# Your assignment
Every line that contains the word "slope" is to be copied from the listing.

# Task data
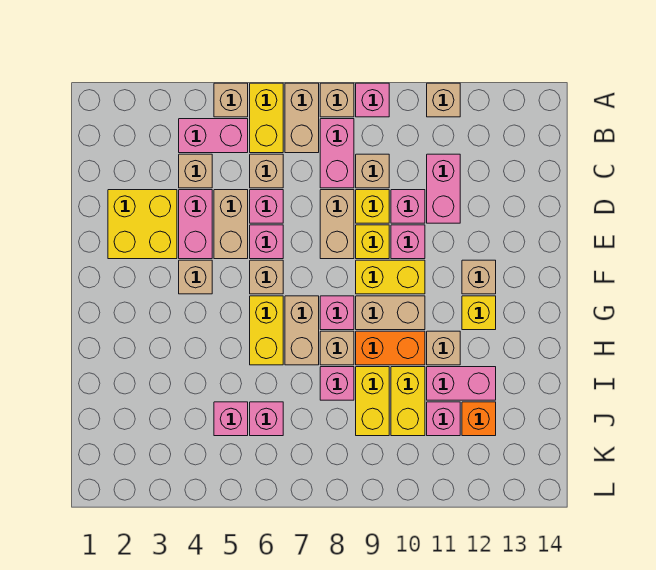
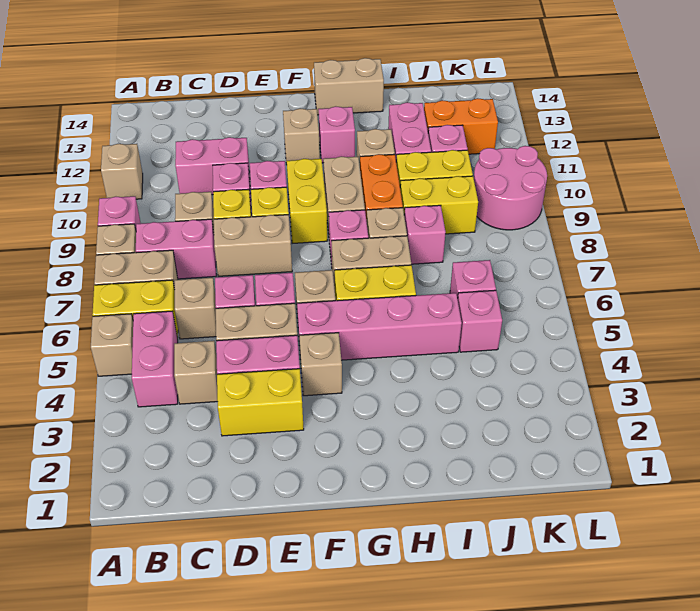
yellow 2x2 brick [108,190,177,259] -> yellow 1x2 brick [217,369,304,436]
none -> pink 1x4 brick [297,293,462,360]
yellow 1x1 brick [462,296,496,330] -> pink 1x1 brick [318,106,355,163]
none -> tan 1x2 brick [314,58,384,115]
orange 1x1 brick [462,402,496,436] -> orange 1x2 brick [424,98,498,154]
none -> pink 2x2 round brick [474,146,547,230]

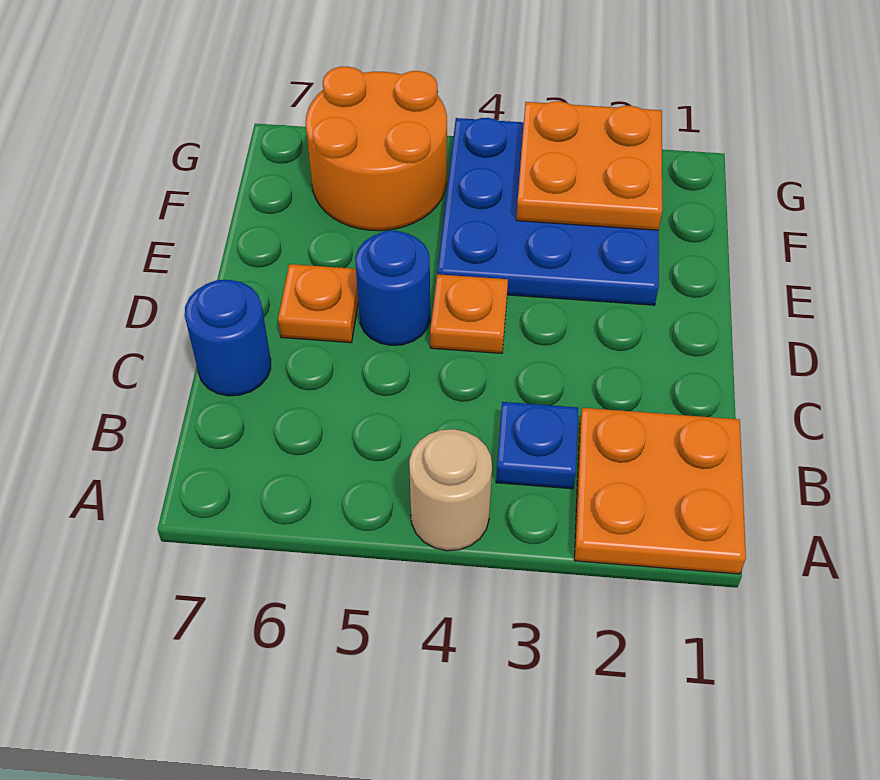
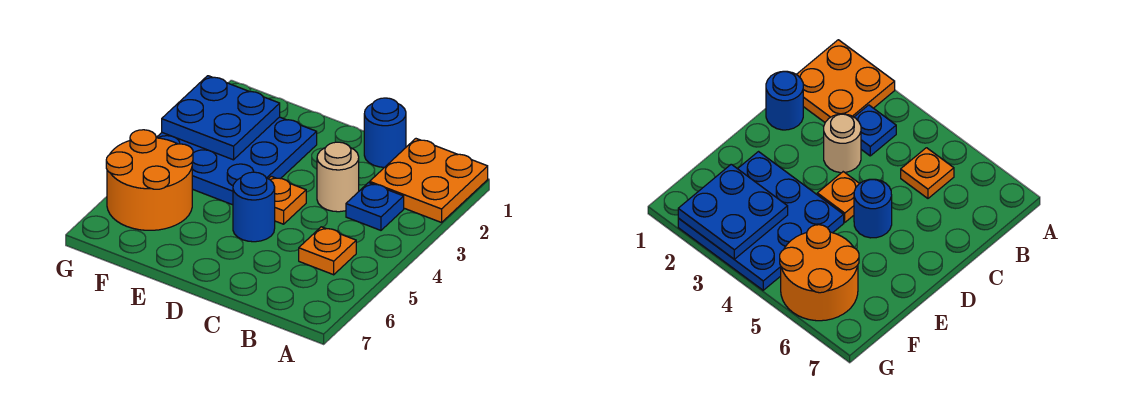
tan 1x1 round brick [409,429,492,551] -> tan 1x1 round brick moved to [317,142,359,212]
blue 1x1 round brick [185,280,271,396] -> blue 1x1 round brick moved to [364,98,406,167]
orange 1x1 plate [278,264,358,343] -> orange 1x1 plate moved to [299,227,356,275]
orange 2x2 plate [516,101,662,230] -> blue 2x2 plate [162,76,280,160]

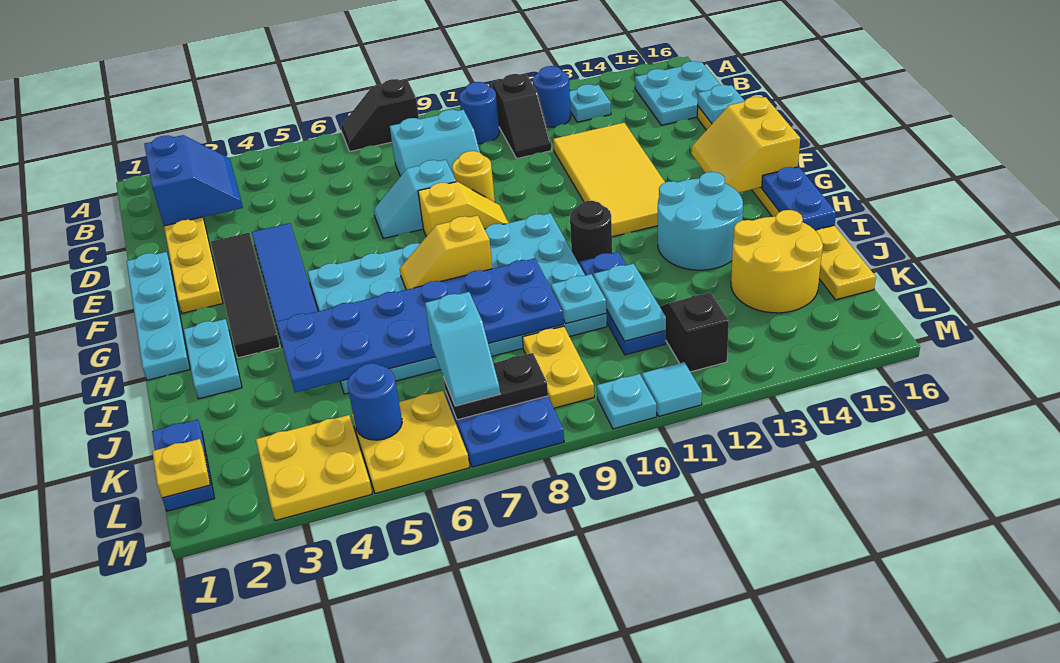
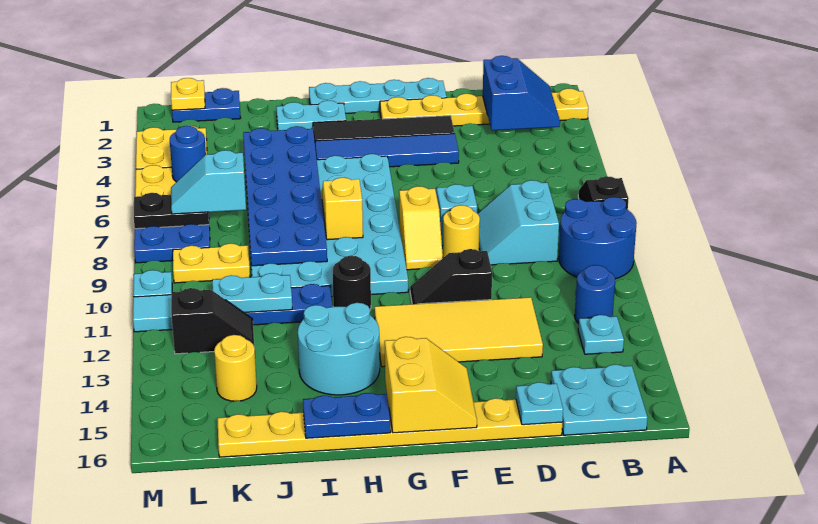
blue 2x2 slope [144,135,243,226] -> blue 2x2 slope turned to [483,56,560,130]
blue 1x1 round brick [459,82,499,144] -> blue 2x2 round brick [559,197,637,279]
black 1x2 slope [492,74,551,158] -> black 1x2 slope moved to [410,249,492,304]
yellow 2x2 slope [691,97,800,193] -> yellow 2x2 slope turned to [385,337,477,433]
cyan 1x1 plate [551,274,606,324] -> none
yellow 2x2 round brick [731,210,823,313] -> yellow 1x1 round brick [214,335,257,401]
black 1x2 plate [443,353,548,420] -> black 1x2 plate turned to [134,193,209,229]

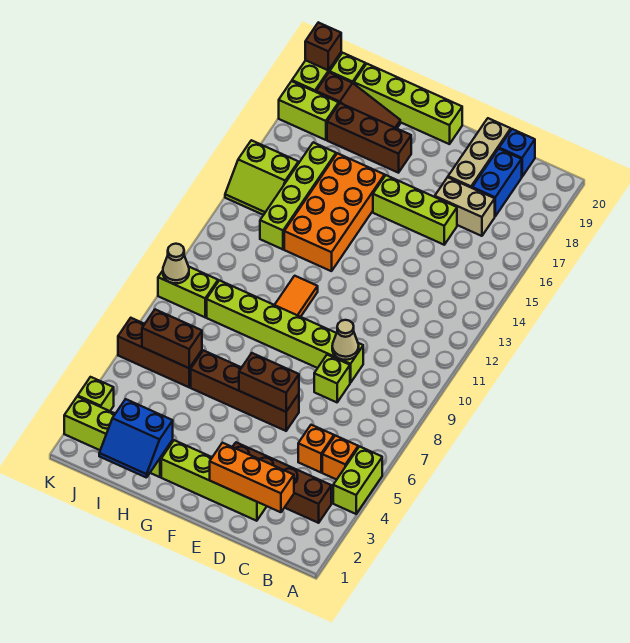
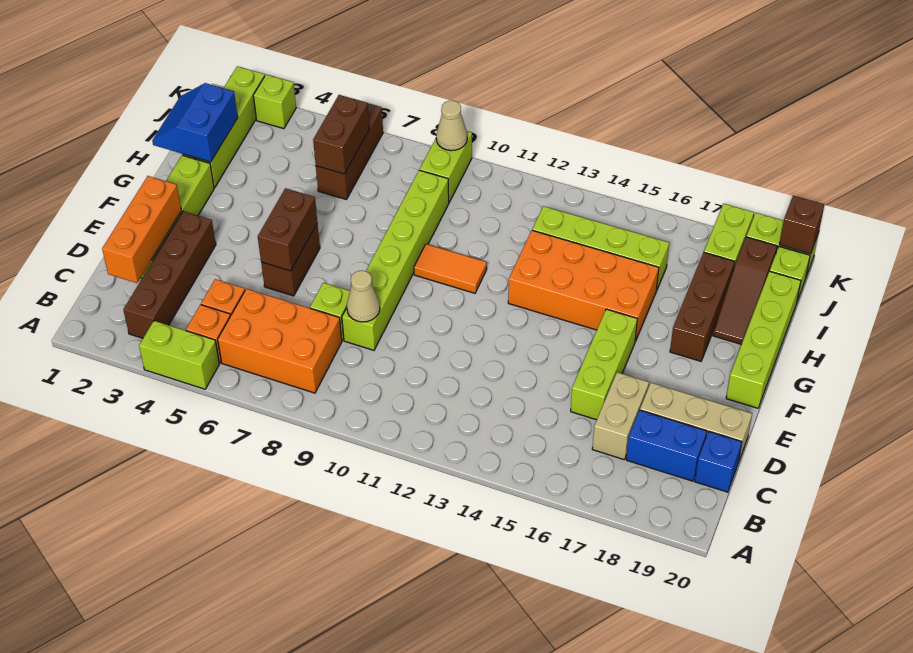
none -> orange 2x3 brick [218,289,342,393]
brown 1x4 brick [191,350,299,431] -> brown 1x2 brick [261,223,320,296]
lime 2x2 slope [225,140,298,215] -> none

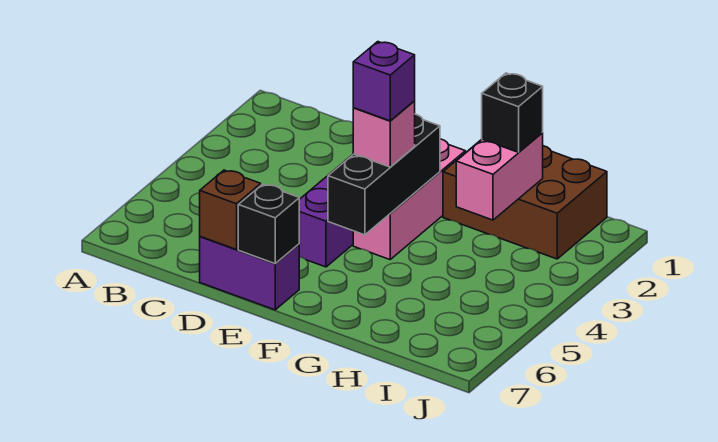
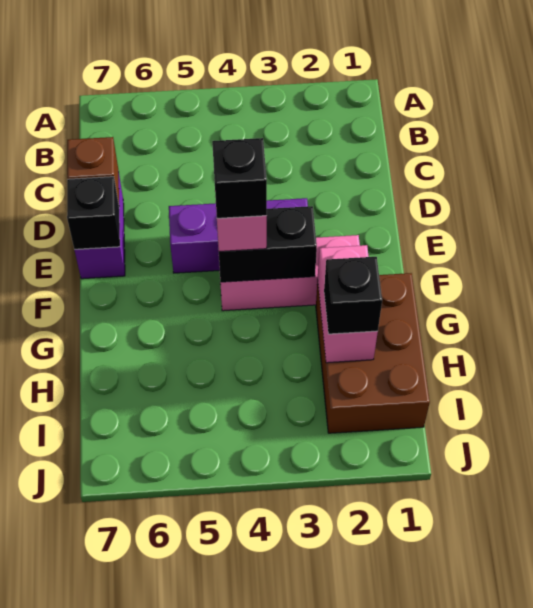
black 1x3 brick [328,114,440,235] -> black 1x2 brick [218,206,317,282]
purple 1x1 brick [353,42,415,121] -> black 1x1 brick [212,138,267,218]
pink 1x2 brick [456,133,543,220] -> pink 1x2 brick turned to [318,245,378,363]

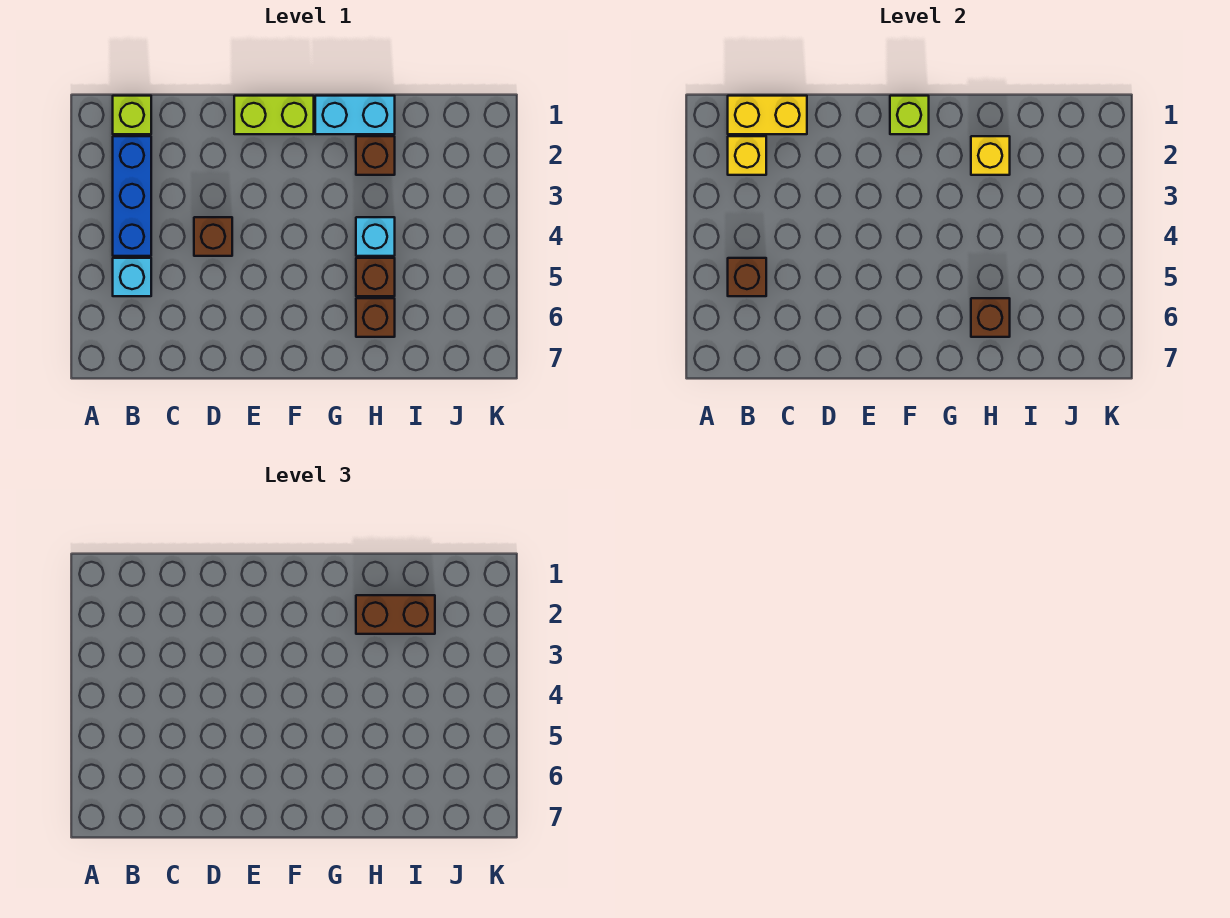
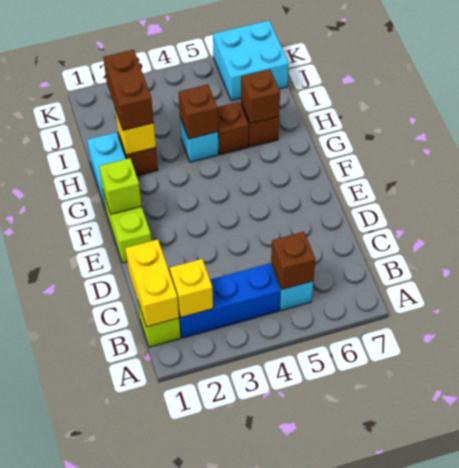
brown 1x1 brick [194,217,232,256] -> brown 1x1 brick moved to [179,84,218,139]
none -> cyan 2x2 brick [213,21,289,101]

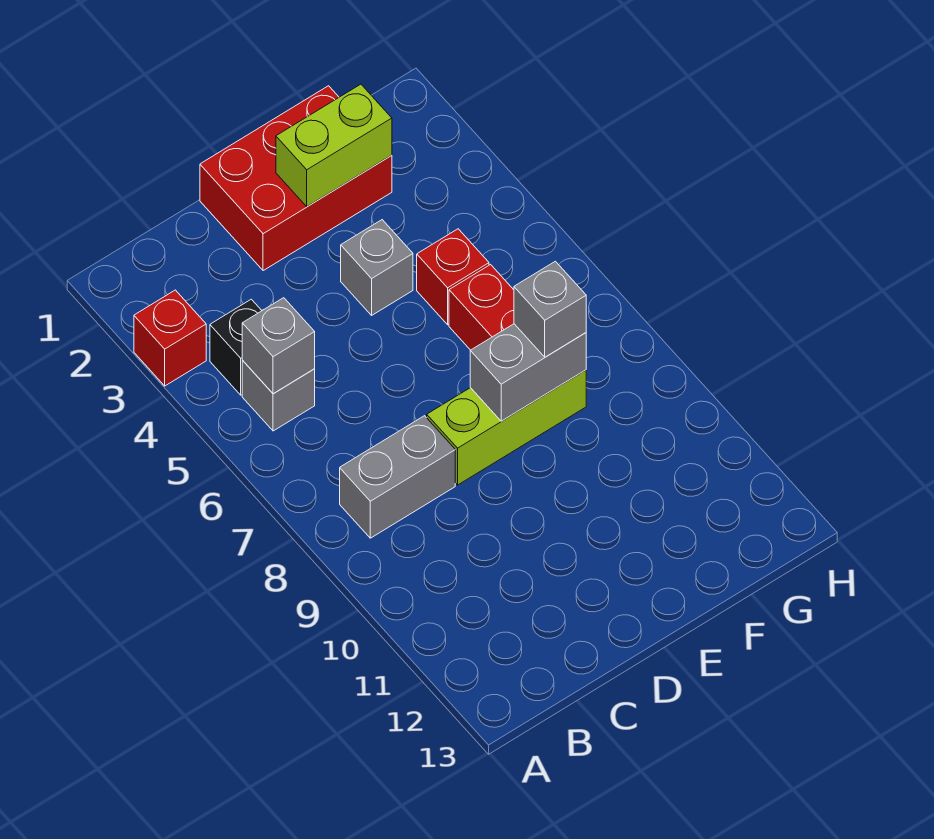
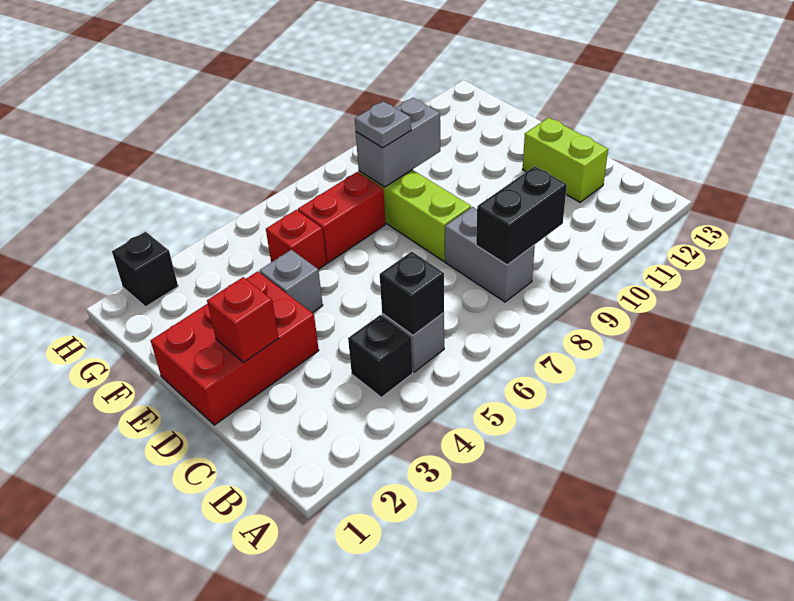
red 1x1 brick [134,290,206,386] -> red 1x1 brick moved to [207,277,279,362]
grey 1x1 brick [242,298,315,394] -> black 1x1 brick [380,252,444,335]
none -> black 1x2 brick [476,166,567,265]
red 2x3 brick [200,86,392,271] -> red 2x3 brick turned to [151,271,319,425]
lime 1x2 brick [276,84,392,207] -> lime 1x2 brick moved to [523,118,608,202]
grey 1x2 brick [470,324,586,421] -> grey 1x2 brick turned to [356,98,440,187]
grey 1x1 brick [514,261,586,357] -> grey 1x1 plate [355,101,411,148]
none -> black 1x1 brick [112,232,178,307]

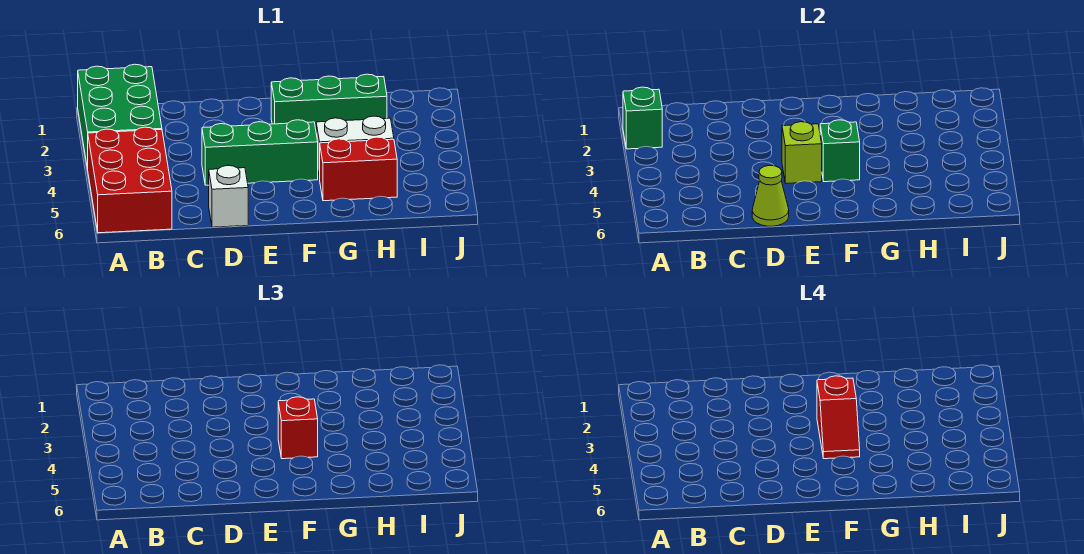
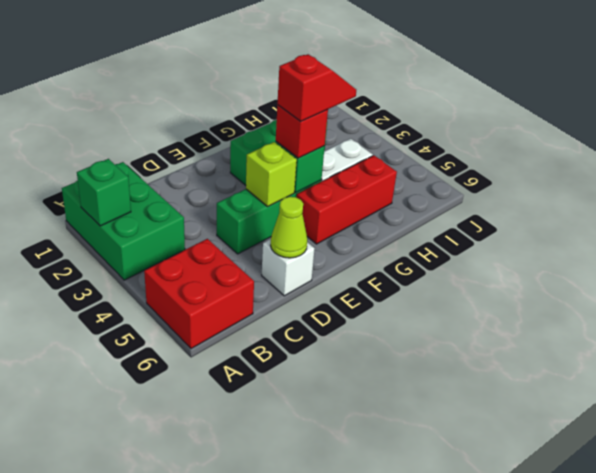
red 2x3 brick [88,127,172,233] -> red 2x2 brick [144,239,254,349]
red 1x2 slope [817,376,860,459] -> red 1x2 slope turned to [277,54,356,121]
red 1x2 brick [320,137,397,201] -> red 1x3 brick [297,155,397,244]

# Your solution
blue 2x2 slope [144,135,243,226] -> blue 2x2 slope turned to [483,56,560,130]
black 1x2 slope [492,74,551,158] -> black 1x2 slope moved to [410,249,492,304]
yellow 2x2 slope [691,97,800,193] -> yellow 2x2 slope turned to [385,337,477,433]
lime 2x2 slope [225,140,298,215] -> none
red 1x2 slope [817,376,860,459] -> red 1x2 slope turned to [277,54,356,121]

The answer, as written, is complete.